### Description of the task
Retrieve each line that contains the word "power" from the entries below.

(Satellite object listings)
┄┄┄┄┄┄┄┄┄┄
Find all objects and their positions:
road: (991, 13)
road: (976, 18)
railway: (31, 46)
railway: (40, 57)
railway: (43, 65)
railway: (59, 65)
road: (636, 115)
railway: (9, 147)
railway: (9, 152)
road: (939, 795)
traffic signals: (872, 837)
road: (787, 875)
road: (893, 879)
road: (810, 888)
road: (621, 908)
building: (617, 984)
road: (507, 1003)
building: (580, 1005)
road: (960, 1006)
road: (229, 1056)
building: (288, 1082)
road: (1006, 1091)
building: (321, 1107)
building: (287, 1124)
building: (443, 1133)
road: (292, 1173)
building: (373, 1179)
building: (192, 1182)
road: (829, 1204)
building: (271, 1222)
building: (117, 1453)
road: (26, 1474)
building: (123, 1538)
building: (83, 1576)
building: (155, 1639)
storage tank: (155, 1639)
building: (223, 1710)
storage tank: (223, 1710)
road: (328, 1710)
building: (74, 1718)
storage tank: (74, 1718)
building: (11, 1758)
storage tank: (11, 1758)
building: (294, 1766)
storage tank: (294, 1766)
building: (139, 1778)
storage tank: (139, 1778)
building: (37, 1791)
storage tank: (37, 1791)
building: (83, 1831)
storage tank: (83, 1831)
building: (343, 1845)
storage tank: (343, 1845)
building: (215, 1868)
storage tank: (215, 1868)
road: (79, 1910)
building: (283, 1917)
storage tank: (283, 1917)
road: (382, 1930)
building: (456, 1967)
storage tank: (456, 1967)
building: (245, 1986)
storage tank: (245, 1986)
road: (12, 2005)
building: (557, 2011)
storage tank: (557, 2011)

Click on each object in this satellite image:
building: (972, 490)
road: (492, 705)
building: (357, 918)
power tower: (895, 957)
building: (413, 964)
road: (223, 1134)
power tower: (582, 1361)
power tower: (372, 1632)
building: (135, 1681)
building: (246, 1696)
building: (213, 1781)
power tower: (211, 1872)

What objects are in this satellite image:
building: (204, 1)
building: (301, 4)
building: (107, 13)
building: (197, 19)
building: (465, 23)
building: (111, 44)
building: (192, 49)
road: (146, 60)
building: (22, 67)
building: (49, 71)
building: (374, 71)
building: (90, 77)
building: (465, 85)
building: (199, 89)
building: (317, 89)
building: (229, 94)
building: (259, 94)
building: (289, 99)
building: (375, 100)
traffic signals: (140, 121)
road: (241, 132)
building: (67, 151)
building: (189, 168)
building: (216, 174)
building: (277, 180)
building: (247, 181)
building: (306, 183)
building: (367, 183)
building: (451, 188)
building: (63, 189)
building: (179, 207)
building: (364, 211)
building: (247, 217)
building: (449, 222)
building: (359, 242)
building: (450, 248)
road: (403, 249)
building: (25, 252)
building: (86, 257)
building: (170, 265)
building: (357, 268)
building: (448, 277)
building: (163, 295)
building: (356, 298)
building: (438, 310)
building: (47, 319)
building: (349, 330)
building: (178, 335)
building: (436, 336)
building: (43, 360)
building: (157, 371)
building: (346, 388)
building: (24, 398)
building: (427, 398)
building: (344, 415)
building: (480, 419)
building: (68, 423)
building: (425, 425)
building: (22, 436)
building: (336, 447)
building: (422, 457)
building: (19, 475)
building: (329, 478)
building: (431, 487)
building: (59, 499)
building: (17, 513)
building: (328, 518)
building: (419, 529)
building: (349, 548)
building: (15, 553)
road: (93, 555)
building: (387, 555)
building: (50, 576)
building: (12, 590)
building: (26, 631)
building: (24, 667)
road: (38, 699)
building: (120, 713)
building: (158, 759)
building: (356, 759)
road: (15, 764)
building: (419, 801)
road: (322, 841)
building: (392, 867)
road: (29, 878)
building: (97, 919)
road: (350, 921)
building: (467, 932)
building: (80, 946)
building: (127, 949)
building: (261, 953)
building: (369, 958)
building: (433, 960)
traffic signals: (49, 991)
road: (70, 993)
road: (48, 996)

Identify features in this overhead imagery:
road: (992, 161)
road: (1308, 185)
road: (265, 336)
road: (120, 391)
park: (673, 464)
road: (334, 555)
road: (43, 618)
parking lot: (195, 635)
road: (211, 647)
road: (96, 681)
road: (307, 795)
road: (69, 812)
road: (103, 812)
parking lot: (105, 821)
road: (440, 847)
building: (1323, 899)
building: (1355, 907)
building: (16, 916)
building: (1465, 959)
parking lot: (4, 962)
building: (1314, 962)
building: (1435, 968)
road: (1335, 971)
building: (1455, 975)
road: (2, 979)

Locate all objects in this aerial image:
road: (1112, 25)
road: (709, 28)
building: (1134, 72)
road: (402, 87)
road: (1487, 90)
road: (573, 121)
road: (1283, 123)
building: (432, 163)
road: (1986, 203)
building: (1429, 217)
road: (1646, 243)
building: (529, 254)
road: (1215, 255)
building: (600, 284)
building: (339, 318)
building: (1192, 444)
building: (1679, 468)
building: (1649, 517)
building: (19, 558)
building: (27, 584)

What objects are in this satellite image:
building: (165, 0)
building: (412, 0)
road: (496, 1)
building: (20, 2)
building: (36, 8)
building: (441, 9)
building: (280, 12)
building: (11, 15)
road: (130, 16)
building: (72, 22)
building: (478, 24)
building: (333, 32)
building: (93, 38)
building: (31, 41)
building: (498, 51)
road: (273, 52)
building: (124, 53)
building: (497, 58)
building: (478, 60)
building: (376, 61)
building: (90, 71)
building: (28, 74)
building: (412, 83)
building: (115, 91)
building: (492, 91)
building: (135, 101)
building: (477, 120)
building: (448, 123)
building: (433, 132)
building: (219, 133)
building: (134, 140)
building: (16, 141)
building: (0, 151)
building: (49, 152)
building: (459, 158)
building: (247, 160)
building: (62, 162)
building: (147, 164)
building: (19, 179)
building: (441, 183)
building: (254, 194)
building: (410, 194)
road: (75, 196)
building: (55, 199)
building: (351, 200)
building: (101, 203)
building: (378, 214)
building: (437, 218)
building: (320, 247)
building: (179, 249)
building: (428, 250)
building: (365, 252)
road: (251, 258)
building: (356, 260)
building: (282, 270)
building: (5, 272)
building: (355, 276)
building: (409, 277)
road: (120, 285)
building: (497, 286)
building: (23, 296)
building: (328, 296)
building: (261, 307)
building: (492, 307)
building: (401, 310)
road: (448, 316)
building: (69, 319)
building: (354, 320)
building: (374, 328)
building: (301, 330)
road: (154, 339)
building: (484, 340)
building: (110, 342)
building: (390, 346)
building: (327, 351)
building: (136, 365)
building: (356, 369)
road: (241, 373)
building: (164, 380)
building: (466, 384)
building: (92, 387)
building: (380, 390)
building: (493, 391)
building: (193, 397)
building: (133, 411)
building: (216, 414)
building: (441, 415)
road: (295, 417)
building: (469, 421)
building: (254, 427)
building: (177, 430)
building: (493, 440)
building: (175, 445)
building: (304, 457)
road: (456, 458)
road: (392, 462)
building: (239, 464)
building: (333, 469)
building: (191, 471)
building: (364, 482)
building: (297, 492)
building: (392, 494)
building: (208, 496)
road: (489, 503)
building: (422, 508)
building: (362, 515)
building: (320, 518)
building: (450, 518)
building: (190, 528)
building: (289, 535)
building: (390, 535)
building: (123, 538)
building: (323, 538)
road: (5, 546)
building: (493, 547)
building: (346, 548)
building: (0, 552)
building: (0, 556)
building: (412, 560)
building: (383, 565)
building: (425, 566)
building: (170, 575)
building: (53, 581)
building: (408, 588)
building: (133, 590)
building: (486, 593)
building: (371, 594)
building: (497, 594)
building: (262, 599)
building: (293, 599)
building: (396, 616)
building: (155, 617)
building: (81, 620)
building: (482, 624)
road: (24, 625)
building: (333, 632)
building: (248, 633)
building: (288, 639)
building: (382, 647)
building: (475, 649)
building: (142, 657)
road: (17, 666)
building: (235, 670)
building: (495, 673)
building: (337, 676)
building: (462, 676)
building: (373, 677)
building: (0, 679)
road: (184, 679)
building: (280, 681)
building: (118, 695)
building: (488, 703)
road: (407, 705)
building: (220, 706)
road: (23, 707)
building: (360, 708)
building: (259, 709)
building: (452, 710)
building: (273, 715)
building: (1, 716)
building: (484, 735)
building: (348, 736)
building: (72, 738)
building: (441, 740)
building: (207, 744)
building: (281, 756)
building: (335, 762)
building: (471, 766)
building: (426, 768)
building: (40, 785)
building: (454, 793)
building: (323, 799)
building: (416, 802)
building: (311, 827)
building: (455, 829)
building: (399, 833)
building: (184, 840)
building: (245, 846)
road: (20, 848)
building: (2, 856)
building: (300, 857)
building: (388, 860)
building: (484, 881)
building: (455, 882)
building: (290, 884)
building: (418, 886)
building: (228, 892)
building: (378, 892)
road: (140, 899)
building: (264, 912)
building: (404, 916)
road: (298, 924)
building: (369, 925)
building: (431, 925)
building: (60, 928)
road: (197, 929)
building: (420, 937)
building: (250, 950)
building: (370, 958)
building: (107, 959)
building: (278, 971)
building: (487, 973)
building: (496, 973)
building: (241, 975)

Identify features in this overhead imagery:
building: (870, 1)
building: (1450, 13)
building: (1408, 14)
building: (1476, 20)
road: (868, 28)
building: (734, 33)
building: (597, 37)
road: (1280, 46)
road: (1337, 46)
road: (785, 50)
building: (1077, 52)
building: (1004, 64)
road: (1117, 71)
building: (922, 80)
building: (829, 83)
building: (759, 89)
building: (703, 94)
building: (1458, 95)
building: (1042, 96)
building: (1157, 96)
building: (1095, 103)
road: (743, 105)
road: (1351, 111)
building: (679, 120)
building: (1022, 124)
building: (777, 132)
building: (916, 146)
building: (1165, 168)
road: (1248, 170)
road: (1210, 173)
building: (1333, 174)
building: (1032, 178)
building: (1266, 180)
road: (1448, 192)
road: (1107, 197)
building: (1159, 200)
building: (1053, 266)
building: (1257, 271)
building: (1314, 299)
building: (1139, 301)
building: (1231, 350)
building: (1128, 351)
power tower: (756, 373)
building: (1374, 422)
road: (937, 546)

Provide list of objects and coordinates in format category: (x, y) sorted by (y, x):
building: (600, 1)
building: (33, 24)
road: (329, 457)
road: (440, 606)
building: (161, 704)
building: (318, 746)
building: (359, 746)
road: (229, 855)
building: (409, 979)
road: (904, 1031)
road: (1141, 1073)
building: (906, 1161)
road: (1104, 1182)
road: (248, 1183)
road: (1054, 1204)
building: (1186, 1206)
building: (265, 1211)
┄┄┄┄┄┄┄┄┄┄
### Expected answer
power tower: (895, 957)
power tower: (582, 1361)
power tower: (372, 1632)
power tower: (211, 1872)
power tower: (756, 373)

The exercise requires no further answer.